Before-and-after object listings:
=== Begin Enclosure ===

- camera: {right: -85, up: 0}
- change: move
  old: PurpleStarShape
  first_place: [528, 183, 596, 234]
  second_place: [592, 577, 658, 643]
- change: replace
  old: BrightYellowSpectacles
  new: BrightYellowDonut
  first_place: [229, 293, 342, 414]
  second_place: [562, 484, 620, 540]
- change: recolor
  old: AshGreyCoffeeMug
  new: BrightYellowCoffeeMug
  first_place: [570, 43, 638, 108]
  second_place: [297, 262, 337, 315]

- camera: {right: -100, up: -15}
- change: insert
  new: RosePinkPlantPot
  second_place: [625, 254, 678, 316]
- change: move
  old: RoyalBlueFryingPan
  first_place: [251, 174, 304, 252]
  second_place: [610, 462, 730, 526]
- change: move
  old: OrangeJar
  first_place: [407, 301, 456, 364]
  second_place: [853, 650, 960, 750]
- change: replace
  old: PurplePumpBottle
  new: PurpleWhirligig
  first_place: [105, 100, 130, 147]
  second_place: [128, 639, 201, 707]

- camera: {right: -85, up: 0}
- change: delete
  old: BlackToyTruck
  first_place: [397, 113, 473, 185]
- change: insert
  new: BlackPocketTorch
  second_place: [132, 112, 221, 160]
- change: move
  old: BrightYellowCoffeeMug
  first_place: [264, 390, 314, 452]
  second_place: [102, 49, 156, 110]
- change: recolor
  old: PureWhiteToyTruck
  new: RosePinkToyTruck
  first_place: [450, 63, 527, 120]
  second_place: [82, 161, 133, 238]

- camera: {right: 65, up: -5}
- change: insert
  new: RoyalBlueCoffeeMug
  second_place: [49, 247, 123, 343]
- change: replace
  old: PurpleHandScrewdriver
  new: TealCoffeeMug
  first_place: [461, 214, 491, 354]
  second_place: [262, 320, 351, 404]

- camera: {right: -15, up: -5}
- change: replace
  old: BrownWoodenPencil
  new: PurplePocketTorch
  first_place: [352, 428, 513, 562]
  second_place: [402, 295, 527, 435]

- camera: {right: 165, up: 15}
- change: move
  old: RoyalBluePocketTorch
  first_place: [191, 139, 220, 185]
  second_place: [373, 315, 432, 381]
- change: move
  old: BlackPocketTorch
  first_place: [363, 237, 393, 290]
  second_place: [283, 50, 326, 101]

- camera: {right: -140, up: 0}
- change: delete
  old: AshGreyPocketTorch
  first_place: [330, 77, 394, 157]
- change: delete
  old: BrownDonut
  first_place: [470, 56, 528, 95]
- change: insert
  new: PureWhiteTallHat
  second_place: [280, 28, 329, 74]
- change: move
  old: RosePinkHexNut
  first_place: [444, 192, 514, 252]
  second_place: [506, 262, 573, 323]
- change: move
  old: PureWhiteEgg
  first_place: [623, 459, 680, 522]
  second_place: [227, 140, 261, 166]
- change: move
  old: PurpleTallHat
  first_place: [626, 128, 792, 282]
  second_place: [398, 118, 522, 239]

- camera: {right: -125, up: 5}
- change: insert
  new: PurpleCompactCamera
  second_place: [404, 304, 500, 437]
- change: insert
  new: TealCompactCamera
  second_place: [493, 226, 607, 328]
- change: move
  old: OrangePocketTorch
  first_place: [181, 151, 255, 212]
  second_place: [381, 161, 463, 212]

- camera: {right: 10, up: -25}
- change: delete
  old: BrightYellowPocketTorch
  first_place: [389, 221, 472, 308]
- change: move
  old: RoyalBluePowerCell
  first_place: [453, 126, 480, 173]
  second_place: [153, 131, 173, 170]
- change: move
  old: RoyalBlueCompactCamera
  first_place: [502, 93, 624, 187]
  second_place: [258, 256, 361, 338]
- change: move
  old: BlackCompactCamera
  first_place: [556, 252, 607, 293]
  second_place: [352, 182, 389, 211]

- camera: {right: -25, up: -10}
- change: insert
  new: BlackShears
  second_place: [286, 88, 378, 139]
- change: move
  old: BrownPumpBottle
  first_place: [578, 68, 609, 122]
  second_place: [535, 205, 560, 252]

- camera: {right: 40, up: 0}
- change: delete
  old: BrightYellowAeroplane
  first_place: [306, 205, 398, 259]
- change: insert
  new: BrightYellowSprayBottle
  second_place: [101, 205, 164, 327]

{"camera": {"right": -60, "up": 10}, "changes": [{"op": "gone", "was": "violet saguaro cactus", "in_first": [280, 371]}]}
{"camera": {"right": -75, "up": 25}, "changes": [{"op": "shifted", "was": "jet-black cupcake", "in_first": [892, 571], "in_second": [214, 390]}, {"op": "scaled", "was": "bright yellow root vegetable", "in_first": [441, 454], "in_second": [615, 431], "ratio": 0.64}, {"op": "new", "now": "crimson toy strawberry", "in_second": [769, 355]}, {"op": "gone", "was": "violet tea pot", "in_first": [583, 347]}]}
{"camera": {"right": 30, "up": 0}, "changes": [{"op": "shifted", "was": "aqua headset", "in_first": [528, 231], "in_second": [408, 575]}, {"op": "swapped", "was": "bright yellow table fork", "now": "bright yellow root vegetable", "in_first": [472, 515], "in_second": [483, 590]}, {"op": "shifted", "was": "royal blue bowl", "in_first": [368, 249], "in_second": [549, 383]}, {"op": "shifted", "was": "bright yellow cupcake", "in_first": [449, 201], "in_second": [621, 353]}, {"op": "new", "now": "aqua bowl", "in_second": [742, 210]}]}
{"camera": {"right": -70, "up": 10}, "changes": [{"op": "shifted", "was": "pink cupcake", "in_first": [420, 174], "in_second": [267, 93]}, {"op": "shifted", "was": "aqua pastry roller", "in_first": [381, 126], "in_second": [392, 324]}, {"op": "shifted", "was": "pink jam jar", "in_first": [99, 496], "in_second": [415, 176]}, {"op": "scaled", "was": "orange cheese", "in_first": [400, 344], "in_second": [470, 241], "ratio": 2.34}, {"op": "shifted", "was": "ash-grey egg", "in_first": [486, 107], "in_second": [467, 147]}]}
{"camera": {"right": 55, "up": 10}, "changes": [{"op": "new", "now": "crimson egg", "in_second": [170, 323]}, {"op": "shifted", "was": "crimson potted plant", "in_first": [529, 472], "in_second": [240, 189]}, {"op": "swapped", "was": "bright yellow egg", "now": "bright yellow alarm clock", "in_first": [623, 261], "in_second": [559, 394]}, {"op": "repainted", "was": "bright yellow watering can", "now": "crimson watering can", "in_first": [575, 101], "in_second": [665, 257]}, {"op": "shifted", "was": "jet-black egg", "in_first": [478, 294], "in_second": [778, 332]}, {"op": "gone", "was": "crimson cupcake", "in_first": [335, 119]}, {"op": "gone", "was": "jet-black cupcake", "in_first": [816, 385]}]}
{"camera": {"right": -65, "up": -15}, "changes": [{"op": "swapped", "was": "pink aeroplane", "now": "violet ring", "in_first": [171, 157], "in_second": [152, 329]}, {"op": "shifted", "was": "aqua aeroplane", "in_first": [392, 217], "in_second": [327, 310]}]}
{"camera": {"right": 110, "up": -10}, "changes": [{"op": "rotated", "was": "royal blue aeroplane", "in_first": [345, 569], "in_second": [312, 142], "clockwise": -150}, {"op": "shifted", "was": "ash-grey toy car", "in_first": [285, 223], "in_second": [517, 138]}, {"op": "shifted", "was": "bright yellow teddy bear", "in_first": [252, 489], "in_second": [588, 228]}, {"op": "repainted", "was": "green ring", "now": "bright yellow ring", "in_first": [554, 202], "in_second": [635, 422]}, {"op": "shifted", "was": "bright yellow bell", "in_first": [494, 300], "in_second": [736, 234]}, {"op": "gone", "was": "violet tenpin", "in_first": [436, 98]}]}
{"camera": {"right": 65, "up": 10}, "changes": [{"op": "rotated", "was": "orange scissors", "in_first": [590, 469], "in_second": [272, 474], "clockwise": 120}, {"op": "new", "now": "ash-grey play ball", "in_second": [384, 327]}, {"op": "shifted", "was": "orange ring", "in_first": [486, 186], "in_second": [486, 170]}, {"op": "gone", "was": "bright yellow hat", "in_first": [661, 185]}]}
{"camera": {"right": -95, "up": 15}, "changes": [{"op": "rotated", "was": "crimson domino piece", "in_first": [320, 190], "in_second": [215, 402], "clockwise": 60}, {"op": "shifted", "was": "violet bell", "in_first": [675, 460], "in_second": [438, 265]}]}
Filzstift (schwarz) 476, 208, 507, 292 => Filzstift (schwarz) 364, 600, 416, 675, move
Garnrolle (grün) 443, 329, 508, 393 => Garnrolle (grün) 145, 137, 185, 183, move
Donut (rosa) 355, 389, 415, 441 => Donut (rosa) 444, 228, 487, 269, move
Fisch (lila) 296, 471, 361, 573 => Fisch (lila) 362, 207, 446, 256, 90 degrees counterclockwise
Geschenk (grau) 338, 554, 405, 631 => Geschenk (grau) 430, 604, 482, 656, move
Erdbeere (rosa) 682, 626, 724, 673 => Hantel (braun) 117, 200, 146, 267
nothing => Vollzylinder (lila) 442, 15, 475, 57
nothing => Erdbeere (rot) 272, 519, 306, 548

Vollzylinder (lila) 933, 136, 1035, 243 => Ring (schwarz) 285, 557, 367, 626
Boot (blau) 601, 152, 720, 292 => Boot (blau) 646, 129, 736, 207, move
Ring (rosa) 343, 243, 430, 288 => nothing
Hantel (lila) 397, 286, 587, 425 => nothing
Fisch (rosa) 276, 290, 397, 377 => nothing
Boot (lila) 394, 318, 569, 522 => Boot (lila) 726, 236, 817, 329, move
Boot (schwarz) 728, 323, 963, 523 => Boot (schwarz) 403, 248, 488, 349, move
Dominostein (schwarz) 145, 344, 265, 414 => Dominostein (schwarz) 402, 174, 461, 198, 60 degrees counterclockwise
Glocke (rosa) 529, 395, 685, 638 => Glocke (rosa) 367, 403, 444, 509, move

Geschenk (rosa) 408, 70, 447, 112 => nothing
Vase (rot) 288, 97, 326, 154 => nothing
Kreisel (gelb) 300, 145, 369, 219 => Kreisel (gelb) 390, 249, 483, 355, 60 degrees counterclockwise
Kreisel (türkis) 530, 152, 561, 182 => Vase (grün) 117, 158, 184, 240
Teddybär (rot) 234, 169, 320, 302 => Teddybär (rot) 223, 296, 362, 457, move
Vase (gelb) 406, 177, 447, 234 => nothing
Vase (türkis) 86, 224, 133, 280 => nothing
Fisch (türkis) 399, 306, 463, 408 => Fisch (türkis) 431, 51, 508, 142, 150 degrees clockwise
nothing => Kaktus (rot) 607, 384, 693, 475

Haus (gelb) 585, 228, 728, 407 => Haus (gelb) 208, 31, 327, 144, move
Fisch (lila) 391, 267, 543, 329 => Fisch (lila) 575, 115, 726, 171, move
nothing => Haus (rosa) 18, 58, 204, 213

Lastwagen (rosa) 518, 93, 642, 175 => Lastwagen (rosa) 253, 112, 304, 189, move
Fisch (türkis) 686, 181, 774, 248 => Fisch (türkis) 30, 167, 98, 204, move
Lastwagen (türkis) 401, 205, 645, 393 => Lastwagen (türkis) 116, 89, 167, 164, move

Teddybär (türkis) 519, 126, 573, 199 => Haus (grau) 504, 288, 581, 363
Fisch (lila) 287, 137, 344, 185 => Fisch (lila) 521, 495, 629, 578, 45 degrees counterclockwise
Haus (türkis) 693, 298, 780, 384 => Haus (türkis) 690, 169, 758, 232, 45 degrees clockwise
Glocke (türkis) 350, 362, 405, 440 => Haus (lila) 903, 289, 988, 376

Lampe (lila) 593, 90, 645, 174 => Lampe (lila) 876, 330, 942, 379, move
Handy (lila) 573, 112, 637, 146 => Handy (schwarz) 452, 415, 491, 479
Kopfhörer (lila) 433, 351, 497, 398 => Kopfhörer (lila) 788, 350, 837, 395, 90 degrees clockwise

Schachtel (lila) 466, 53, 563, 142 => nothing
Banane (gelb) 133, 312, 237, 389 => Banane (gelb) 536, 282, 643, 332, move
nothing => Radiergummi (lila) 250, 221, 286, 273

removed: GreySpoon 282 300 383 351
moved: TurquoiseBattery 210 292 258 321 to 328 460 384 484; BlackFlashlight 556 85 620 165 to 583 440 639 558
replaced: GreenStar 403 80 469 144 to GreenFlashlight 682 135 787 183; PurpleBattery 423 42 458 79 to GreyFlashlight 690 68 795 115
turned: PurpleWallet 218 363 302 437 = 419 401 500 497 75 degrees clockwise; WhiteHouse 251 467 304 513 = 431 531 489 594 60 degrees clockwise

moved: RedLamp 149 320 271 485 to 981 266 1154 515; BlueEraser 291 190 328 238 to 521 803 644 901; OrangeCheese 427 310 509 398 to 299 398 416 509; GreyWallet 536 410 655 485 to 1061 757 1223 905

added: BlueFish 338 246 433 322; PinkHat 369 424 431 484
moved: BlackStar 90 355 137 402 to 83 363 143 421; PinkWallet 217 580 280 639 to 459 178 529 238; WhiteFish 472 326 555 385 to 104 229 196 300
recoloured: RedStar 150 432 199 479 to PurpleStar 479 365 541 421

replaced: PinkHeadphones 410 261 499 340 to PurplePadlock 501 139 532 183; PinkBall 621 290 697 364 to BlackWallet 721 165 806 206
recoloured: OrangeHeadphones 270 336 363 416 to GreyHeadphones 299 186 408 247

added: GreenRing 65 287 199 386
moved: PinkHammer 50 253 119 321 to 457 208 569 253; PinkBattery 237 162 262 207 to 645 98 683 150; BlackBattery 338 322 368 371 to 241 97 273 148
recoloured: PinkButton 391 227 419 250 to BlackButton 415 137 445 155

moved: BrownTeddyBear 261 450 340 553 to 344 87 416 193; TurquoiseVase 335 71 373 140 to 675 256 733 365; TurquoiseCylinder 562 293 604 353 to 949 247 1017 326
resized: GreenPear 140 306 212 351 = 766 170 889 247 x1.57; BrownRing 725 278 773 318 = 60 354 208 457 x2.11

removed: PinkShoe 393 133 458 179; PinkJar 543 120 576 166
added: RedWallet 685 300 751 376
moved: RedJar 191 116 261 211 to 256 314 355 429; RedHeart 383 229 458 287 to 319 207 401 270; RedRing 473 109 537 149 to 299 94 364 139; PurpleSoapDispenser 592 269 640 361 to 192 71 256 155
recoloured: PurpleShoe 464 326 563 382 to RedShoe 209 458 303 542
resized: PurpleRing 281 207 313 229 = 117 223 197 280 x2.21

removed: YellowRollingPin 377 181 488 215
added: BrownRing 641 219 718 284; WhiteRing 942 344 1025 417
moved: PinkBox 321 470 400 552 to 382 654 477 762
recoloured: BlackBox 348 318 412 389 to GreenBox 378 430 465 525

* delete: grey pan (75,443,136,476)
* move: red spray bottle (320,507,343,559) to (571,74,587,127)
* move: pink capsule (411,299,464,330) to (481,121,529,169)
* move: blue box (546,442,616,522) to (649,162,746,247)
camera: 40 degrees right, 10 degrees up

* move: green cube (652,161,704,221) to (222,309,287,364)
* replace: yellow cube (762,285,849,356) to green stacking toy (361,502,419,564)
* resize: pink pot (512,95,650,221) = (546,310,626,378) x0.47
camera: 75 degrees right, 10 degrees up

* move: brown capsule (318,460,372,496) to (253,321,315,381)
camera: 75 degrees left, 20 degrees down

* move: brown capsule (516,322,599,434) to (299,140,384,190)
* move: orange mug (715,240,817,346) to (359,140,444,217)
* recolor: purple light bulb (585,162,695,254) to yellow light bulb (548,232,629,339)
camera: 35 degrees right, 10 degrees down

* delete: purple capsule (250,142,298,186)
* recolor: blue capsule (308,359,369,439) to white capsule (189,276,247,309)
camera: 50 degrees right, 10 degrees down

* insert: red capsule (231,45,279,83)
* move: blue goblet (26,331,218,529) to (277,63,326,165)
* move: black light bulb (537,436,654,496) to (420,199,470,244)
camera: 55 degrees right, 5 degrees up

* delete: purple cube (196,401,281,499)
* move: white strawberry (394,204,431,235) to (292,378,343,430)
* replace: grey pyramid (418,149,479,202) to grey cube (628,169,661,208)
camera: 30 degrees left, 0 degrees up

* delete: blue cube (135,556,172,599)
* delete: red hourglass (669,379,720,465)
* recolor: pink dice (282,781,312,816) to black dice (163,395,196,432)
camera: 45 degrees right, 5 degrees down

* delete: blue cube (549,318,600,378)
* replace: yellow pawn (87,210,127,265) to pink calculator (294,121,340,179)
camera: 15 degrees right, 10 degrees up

=== End Enclosure ===

**WORK TO BE COMPLETED:**
Reproduce the lines of the entries above from the one with "second_place: [592, 577, 658, 643]" to the one with "first_place: [570, 43, 638, 108]", both included, exactly and without any other line.

**YOUR RESPONSE:**
  second_place: [592, 577, 658, 643]
- change: replace
  old: BrightYellowSpectacles
  new: BrightYellowDonut
  first_place: [229, 293, 342, 414]
  second_place: [562, 484, 620, 540]
- change: recolor
  old: AshGreyCoffeeMug
  new: BrightYellowCoffeeMug
  first_place: [570, 43, 638, 108]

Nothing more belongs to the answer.